- [Problem statement]: Would you write out all of the data exactly as it appears below?

- [Working data]:
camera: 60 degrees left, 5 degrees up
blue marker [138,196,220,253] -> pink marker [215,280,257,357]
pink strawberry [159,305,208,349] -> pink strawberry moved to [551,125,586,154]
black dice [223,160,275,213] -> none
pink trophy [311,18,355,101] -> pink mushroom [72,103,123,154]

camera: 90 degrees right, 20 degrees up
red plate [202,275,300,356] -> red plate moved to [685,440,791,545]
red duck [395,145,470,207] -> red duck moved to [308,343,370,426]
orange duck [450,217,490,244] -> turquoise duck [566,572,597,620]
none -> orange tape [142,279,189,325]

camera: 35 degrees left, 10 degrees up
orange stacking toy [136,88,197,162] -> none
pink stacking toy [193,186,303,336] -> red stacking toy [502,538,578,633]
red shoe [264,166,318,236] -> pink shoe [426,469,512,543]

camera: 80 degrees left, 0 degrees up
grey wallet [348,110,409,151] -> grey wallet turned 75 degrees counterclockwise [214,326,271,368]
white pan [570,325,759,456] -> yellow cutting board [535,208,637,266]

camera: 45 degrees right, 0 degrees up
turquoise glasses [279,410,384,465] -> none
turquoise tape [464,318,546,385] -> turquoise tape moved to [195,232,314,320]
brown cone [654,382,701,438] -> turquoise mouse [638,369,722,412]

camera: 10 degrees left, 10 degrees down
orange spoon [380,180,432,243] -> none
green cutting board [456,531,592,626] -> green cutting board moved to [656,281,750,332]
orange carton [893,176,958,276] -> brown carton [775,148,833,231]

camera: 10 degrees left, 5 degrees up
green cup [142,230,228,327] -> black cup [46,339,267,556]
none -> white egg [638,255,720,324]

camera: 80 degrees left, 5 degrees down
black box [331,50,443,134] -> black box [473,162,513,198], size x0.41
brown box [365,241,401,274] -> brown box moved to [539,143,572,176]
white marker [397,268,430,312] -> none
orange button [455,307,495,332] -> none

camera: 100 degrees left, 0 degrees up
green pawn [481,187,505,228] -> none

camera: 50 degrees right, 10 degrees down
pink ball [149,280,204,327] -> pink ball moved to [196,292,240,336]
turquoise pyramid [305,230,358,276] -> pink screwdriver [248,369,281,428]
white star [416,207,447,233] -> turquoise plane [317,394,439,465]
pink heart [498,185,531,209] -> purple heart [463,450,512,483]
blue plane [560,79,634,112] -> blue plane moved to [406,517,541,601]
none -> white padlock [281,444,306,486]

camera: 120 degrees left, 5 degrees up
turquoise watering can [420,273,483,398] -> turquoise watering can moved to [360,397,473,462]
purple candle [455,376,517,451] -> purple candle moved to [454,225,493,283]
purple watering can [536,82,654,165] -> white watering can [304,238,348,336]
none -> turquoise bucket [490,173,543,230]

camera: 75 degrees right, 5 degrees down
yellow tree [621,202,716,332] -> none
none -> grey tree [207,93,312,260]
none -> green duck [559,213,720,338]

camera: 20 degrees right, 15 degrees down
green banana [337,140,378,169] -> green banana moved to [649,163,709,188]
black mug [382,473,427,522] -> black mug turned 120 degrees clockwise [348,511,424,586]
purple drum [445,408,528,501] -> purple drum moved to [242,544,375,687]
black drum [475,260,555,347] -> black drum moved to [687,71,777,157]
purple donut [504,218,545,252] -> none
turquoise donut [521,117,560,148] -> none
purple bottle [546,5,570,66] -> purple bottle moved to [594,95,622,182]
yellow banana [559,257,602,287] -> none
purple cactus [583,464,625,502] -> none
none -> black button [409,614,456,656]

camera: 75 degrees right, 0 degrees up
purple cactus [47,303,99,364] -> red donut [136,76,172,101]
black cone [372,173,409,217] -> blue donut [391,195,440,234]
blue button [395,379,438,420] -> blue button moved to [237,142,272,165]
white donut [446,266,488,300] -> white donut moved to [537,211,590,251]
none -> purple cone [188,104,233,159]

- [Result]:
camera: 60 degrees left, 5 degrees up
blue marker [138,196,220,253] -> pink marker [215,280,257,357]
pink strawberry [159,305,208,349] -> pink strawberry moved to [551,125,586,154]
black dice [223,160,275,213] -> none
pink trophy [311,18,355,101] -> pink mushroom [72,103,123,154]

camera: 90 degrees right, 20 degrees up
red plate [202,275,300,356] -> red plate moved to [685,440,791,545]
red duck [395,145,470,207] -> red duck moved to [308,343,370,426]
orange duck [450,217,490,244] -> turquoise duck [566,572,597,620]
none -> orange tape [142,279,189,325]

camera: 35 degrees left, 10 degrees up
orange stacking toy [136,88,197,162] -> none
pink stacking toy [193,186,303,336] -> red stacking toy [502,538,578,633]
red shoe [264,166,318,236] -> pink shoe [426,469,512,543]

camera: 80 degrees left, 0 degrees up
grey wallet [348,110,409,151] -> grey wallet turned 75 degrees counterclockwise [214,326,271,368]
white pan [570,325,759,456] -> yellow cutting board [535,208,637,266]

camera: 45 degrees right, 0 degrees up
turquoise glasses [279,410,384,465] -> none
turquoise tape [464,318,546,385] -> turquoise tape moved to [195,232,314,320]
brown cone [654,382,701,438] -> turquoise mouse [638,369,722,412]

camera: 10 degrees left, 10 degrees down
orange spoon [380,180,432,243] -> none
green cutting board [456,531,592,626] -> green cutting board moved to [656,281,750,332]
orange carton [893,176,958,276] -> brown carton [775,148,833,231]

camera: 10 degrees left, 5 degrees up
green cup [142,230,228,327] -> black cup [46,339,267,556]
none -> white egg [638,255,720,324]

camera: 80 degrees left, 5 degrees down
black box [331,50,443,134] -> black box [473,162,513,198], size x0.41
brown box [365,241,401,274] -> brown box moved to [539,143,572,176]
white marker [397,268,430,312] -> none
orange button [455,307,495,332] -> none

camera: 100 degrees left, 0 degrees up
green pawn [481,187,505,228] -> none

camera: 50 degrees right, 10 degrees down
pink ball [149,280,204,327] -> pink ball moved to [196,292,240,336]
turquoise pyramid [305,230,358,276] -> pink screwdriver [248,369,281,428]
white star [416,207,447,233] -> turquoise plane [317,394,439,465]
pink heart [498,185,531,209] -> purple heart [463,450,512,483]
blue plane [560,79,634,112] -> blue plane moved to [406,517,541,601]
none -> white padlock [281,444,306,486]

camera: 120 degrees left, 5 degrees up
turquoise watering can [420,273,483,398] -> turquoise watering can moved to [360,397,473,462]
purple candle [455,376,517,451] -> purple candle moved to [454,225,493,283]
purple watering can [536,82,654,165] -> white watering can [304,238,348,336]
none -> turquoise bucket [490,173,543,230]

camera: 75 degrees right, 5 degrees down
yellow tree [621,202,716,332] -> none
none -> grey tree [207,93,312,260]
none -> green duck [559,213,720,338]

camera: 20 degrees right, 15 degrees down
green banana [337,140,378,169] -> green banana moved to [649,163,709,188]
black mug [382,473,427,522] -> black mug turned 120 degrees clockwise [348,511,424,586]
purple drum [445,408,528,501] -> purple drum moved to [242,544,375,687]
black drum [475,260,555,347] -> black drum moved to [687,71,777,157]
purple donut [504,218,545,252] -> none
turquoise donut [521,117,560,148] -> none
purple bottle [546,5,570,66] -> purple bottle moved to [594,95,622,182]
yellow banana [559,257,602,287] -> none
purple cactus [583,464,625,502] -> none
none -> black button [409,614,456,656]

camera: 75 degrees right, 0 degrees up
purple cactus [47,303,99,364] -> red donut [136,76,172,101]
black cone [372,173,409,217] -> blue donut [391,195,440,234]
blue button [395,379,438,420] -> blue button moved to [237,142,272,165]
white donut [446,266,488,300] -> white donut moved to [537,211,590,251]
none -> purple cone [188,104,233,159]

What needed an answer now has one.